__What the task asks__: Read through the data, and wherever a line holds the word "tile", write that line out.
***
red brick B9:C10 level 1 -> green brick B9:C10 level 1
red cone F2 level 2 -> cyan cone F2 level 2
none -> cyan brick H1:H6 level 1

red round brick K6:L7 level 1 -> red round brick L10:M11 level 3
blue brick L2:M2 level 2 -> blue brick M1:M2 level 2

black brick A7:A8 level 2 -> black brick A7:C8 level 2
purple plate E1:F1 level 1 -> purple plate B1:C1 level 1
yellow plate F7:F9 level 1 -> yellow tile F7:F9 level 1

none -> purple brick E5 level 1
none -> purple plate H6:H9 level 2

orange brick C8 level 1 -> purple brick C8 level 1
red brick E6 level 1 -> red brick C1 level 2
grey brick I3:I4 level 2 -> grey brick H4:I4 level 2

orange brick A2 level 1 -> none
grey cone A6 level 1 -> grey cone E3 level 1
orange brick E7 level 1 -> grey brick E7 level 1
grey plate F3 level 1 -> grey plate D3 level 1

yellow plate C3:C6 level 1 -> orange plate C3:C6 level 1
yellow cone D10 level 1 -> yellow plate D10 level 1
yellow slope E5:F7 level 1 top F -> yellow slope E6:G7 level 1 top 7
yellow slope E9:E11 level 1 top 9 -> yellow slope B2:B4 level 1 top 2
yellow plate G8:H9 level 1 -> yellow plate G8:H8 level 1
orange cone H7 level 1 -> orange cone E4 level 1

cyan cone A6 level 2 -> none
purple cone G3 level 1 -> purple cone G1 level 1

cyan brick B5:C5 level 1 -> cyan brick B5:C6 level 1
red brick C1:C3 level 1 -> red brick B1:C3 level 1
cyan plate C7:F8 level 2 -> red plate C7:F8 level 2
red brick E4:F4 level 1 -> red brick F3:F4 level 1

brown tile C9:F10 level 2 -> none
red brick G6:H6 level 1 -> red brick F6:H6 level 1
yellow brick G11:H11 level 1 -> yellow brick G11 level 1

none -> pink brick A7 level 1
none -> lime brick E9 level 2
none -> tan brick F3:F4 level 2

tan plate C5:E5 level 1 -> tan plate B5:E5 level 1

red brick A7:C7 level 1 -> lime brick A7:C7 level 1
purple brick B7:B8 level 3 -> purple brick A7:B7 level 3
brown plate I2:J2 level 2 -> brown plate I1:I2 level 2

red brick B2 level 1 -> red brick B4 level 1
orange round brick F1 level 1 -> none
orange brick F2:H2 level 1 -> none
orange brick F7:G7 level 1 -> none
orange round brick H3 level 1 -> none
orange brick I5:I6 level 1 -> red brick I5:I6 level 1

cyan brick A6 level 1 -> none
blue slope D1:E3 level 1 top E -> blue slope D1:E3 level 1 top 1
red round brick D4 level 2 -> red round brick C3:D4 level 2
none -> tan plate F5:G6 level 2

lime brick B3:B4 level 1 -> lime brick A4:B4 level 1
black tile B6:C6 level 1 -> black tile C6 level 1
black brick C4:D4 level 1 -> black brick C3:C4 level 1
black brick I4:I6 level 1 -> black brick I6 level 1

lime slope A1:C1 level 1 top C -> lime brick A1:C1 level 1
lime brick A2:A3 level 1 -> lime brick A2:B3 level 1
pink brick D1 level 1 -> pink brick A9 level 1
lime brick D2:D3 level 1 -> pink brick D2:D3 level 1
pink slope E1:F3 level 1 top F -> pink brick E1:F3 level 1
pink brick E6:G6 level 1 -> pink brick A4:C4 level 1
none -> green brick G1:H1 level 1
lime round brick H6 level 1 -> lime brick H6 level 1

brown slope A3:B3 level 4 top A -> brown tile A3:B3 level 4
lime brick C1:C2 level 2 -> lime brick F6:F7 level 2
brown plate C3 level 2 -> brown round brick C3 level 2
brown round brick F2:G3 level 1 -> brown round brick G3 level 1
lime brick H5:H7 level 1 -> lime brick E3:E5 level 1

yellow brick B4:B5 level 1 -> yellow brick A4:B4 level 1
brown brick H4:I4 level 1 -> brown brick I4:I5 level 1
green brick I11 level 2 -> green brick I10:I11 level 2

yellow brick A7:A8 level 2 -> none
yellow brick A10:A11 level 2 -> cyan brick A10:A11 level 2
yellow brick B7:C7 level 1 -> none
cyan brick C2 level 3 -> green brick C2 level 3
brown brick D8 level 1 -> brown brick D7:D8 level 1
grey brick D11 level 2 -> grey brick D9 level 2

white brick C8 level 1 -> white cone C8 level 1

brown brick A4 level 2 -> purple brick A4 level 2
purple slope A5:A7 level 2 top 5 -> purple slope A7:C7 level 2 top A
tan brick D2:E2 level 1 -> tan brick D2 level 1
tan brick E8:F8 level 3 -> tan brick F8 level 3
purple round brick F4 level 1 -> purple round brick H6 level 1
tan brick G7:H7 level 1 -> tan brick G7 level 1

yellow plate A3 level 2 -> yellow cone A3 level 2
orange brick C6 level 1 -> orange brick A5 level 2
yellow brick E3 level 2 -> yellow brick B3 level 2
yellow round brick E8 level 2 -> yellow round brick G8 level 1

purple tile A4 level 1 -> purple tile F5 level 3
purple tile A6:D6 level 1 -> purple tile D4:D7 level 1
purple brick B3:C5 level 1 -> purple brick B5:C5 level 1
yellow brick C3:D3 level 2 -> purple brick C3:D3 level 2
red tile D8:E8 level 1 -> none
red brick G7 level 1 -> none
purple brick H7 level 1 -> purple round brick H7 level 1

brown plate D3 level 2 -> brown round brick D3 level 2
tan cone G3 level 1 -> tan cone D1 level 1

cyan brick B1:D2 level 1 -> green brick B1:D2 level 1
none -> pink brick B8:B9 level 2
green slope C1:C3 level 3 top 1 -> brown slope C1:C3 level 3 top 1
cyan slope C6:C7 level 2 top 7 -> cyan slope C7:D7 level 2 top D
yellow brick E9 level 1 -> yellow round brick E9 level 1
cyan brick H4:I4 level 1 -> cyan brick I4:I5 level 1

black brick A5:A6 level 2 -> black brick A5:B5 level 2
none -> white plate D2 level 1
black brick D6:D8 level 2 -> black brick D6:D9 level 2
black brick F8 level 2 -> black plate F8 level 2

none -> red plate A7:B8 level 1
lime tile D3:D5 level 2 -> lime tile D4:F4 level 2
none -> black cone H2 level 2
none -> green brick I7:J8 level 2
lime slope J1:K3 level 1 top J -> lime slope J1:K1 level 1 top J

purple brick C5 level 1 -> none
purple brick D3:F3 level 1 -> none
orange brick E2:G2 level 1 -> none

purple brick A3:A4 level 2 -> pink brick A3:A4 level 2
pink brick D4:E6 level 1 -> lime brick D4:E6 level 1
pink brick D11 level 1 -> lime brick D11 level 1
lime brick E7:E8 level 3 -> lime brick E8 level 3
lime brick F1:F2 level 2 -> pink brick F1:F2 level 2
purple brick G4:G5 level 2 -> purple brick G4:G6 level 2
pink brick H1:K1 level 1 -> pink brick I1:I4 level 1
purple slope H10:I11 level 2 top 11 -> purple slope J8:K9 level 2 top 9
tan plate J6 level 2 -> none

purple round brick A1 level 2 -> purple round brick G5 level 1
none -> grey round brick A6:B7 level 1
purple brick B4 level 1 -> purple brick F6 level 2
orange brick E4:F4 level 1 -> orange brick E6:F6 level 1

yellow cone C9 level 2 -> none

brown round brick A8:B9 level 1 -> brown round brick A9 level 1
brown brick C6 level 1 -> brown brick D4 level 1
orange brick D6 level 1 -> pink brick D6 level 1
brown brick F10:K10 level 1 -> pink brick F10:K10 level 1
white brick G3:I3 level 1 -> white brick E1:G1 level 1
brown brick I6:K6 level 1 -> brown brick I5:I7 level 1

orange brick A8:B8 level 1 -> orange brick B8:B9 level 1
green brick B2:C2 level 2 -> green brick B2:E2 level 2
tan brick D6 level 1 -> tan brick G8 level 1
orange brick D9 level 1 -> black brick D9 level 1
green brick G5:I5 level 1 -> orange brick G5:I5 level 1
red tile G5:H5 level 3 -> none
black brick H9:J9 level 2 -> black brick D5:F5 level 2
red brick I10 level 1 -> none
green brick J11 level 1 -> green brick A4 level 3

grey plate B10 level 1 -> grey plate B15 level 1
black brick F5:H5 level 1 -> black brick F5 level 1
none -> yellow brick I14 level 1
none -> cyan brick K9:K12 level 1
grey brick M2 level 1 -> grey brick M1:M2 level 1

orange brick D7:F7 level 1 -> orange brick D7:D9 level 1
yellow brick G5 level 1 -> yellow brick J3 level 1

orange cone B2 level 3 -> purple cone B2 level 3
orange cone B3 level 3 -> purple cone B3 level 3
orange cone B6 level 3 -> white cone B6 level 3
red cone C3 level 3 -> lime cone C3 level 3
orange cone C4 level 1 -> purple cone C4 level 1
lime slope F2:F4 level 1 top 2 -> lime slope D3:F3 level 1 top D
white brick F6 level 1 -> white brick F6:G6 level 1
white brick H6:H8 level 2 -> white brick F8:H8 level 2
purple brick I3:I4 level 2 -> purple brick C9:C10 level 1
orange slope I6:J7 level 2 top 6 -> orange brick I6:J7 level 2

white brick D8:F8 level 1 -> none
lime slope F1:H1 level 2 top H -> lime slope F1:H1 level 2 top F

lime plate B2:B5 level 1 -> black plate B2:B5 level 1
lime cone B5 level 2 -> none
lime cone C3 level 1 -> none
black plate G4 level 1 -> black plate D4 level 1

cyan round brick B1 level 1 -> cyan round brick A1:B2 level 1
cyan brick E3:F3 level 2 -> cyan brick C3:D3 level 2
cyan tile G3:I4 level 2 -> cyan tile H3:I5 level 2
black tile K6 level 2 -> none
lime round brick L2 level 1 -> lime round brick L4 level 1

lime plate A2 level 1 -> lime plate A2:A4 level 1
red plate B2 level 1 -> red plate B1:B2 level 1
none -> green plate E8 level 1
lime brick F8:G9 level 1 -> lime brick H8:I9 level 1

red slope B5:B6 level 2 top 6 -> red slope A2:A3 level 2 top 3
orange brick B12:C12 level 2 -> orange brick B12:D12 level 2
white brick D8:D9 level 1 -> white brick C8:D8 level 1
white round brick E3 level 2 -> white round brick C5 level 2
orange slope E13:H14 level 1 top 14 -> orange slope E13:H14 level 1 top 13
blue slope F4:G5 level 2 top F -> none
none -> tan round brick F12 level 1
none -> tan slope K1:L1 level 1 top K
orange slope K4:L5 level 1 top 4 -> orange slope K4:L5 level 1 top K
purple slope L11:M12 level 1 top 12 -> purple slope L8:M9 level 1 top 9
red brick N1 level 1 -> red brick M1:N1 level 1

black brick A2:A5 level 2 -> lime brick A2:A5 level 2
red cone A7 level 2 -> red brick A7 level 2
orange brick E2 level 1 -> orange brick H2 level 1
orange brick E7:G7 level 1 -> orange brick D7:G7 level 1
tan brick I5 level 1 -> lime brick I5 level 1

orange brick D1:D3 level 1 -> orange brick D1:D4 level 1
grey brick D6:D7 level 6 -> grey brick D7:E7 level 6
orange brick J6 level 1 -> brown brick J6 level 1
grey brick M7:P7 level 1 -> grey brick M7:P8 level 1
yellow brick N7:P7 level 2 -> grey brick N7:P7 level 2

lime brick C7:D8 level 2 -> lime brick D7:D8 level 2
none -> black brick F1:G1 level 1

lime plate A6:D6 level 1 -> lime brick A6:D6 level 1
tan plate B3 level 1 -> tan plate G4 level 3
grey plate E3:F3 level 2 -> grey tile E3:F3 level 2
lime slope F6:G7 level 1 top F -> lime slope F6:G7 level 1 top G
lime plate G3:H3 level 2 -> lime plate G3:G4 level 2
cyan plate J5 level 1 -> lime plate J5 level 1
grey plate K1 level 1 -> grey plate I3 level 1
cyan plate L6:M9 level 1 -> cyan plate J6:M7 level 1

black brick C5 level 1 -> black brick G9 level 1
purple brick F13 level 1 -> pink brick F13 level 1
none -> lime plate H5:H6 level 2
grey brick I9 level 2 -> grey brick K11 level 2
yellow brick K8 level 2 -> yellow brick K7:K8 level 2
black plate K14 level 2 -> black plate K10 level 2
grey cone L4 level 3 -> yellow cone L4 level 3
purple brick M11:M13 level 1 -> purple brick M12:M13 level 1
***
__Result of the exercise__:
yellow plate F7:F9 level 1 -> yellow tile F7:F9 level 1
brown tile C9:F10 level 2 -> none
black tile B6:C6 level 1 -> black tile C6 level 1
brown slope A3:B3 level 4 top A -> brown tile A3:B3 level 4
purple tile A4 level 1 -> purple tile F5 level 3
purple tile A6:D6 level 1 -> purple tile D4:D7 level 1
red tile D8:E8 level 1 -> none
lime tile D3:D5 level 2 -> lime tile D4:F4 level 2
red tile G5:H5 level 3 -> none
cyan tile G3:I4 level 2 -> cyan tile H3:I5 level 2
black tile K6 level 2 -> none
grey plate E3:F3 level 2 -> grey tile E3:F3 level 2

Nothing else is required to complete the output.